====== AVAILABLE DATA

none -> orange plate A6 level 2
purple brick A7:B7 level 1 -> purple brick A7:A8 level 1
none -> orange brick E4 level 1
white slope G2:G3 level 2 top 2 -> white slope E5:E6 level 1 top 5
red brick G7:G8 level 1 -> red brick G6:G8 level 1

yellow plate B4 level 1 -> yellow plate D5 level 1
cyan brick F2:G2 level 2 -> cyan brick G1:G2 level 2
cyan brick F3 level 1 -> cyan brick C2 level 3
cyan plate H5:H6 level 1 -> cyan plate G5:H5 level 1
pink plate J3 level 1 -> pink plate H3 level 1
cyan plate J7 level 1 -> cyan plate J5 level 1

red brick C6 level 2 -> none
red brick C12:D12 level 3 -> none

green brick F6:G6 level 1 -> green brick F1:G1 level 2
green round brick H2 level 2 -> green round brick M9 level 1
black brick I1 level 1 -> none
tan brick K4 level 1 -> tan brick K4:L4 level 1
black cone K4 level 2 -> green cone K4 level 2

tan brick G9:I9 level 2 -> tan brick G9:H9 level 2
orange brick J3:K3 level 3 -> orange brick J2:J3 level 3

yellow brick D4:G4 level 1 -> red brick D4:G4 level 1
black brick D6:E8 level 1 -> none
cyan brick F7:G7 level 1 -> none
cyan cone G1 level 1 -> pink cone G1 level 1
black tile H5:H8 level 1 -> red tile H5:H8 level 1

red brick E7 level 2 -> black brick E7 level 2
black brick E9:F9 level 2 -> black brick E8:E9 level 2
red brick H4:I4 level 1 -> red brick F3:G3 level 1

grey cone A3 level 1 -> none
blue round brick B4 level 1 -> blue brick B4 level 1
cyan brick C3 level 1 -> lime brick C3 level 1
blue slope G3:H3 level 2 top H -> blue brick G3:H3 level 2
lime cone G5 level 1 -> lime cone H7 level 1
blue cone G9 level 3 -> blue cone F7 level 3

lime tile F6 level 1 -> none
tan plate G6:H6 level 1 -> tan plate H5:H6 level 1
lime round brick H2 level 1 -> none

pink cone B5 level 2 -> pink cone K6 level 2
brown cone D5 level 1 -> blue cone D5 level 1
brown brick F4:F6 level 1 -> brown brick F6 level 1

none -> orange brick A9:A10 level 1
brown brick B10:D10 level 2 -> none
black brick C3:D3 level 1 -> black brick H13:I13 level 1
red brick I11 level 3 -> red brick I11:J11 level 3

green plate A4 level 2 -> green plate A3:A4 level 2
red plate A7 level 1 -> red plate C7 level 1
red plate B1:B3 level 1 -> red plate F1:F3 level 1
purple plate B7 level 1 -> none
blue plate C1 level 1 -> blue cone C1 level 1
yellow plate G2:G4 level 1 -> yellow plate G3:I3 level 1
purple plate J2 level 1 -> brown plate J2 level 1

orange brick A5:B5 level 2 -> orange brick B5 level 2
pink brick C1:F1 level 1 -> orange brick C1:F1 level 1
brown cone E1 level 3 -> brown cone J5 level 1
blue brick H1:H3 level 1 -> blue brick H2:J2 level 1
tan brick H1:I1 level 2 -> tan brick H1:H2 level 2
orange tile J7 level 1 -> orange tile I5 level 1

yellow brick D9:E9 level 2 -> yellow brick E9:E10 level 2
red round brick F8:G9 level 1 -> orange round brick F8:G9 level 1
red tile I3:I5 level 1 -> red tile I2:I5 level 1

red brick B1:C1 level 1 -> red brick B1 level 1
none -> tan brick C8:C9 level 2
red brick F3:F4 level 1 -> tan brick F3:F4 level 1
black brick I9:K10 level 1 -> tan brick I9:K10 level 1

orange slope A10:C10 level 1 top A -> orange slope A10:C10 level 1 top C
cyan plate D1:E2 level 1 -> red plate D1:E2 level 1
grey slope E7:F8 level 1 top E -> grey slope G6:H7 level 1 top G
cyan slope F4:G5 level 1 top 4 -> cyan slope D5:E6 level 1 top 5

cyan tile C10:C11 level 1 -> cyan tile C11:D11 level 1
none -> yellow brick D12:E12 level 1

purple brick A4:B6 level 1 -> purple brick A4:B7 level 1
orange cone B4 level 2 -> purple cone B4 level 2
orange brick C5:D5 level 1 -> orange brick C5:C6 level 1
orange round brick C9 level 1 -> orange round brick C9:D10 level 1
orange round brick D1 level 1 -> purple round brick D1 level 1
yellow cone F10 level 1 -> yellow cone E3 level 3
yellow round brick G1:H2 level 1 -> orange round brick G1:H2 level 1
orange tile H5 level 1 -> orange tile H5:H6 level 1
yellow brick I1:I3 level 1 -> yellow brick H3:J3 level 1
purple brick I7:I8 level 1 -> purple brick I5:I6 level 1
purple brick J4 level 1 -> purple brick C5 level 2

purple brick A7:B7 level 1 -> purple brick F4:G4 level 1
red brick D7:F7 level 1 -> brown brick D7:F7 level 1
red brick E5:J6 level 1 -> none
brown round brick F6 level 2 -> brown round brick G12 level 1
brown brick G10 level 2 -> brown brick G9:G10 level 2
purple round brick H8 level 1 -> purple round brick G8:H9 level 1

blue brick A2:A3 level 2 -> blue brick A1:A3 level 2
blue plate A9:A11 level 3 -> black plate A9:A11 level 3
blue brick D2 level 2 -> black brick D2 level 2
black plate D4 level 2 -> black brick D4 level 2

============

**WORK ITEM**
Copy every record above exactly as it stands.

**RESULT BELOW**
none -> orange plate A6 level 2
purple brick A7:B7 level 1 -> purple brick A7:A8 level 1
none -> orange brick E4 level 1
white slope G2:G3 level 2 top 2 -> white slope E5:E6 level 1 top 5
red brick G7:G8 level 1 -> red brick G6:G8 level 1

yellow plate B4 level 1 -> yellow plate D5 level 1
cyan brick F2:G2 level 2 -> cyan brick G1:G2 level 2
cyan brick F3 level 1 -> cyan brick C2 level 3
cyan plate H5:H6 level 1 -> cyan plate G5:H5 level 1
pink plate J3 level 1 -> pink plate H3 level 1
cyan plate J7 level 1 -> cyan plate J5 level 1

red brick C6 level 2 -> none
red brick C12:D12 level 3 -> none

green brick F6:G6 level 1 -> green brick F1:G1 level 2
green round brick H2 level 2 -> green round brick M9 level 1
black brick I1 level 1 -> none
tan brick K4 level 1 -> tan brick K4:L4 level 1
black cone K4 level 2 -> green cone K4 level 2

tan brick G9:I9 level 2 -> tan brick G9:H9 level 2
orange brick J3:K3 level 3 -> orange brick J2:J3 level 3

yellow brick D4:G4 level 1 -> red brick D4:G4 level 1
black brick D6:E8 level 1 -> none
cyan brick F7:G7 level 1 -> none
cyan cone G1 level 1 -> pink cone G1 level 1
black tile H5:H8 level 1 -> red tile H5:H8 level 1

red brick E7 level 2 -> black brick E7 level 2
black brick E9:F9 level 2 -> black brick E8:E9 level 2
red brick H4:I4 level 1 -> red brick F3:G3 level 1

grey cone A3 level 1 -> none
blue round brick B4 level 1 -> blue brick B4 level 1
cyan brick C3 level 1 -> lime brick C3 level 1
blue slope G3:H3 level 2 top H -> blue brick G3:H3 level 2
lime cone G5 level 1 -> lime cone H7 level 1
blue cone G9 level 3 -> blue cone F7 level 3

lime tile F6 level 1 -> none
tan plate G6:H6 level 1 -> tan plate H5:H6 level 1
lime round brick H2 level 1 -> none

pink cone B5 level 2 -> pink cone K6 level 2
brown cone D5 level 1 -> blue cone D5 level 1
brown brick F4:F6 level 1 -> brown brick F6 level 1

none -> orange brick A9:A10 level 1
brown brick B10:D10 level 2 -> none
black brick C3:D3 level 1 -> black brick H13:I13 level 1
red brick I11 level 3 -> red brick I11:J11 level 3

green plate A4 level 2 -> green plate A3:A4 level 2
red plate A7 level 1 -> red plate C7 level 1
red plate B1:B3 level 1 -> red plate F1:F3 level 1
purple plate B7 level 1 -> none
blue plate C1 level 1 -> blue cone C1 level 1
yellow plate G2:G4 level 1 -> yellow plate G3:I3 level 1
purple plate J2 level 1 -> brown plate J2 level 1

orange brick A5:B5 level 2 -> orange brick B5 level 2
pink brick C1:F1 level 1 -> orange brick C1:F1 level 1
brown cone E1 level 3 -> brown cone J5 level 1
blue brick H1:H3 level 1 -> blue brick H2:J2 level 1
tan brick H1:I1 level 2 -> tan brick H1:H2 level 2
orange tile J7 level 1 -> orange tile I5 level 1

yellow brick D9:E9 level 2 -> yellow brick E9:E10 level 2
red round brick F8:G9 level 1 -> orange round brick F8:G9 level 1
red tile I3:I5 level 1 -> red tile I2:I5 level 1

red brick B1:C1 level 1 -> red brick B1 level 1
none -> tan brick C8:C9 level 2
red brick F3:F4 level 1 -> tan brick F3:F4 level 1
black brick I9:K10 level 1 -> tan brick I9:K10 level 1

orange slope A10:C10 level 1 top A -> orange slope A10:C10 level 1 top C
cyan plate D1:E2 level 1 -> red plate D1:E2 level 1
grey slope E7:F8 level 1 top E -> grey slope G6:H7 level 1 top G
cyan slope F4:G5 level 1 top 4 -> cyan slope D5:E6 level 1 top 5

cyan tile C10:C11 level 1 -> cyan tile C11:D11 level 1
none -> yellow brick D12:E12 level 1

purple brick A4:B6 level 1 -> purple brick A4:B7 level 1
orange cone B4 level 2 -> purple cone B4 level 2
orange brick C5:D5 level 1 -> orange brick C5:C6 level 1
orange round brick C9 level 1 -> orange round brick C9:D10 level 1
orange round brick D1 level 1 -> purple round brick D1 level 1
yellow cone F10 level 1 -> yellow cone E3 level 3
yellow round brick G1:H2 level 1 -> orange round brick G1:H2 level 1
orange tile H5 level 1 -> orange tile H5:H6 level 1
yellow brick I1:I3 level 1 -> yellow brick H3:J3 level 1
purple brick I7:I8 level 1 -> purple brick I5:I6 level 1
purple brick J4 level 1 -> purple brick C5 level 2

purple brick A7:B7 level 1 -> purple brick F4:G4 level 1
red brick D7:F7 level 1 -> brown brick D7:F7 level 1
red brick E5:J6 level 1 -> none
brown round brick F6 level 2 -> brown round brick G12 level 1
brown brick G10 level 2 -> brown brick G9:G10 level 2
purple round brick H8 level 1 -> purple round brick G8:H9 level 1

blue brick A2:A3 level 2 -> blue brick A1:A3 level 2
blue plate A9:A11 level 3 -> black plate A9:A11 level 3
blue brick D2 level 2 -> black brick D2 level 2
black plate D4 level 2 -> black brick D4 level 2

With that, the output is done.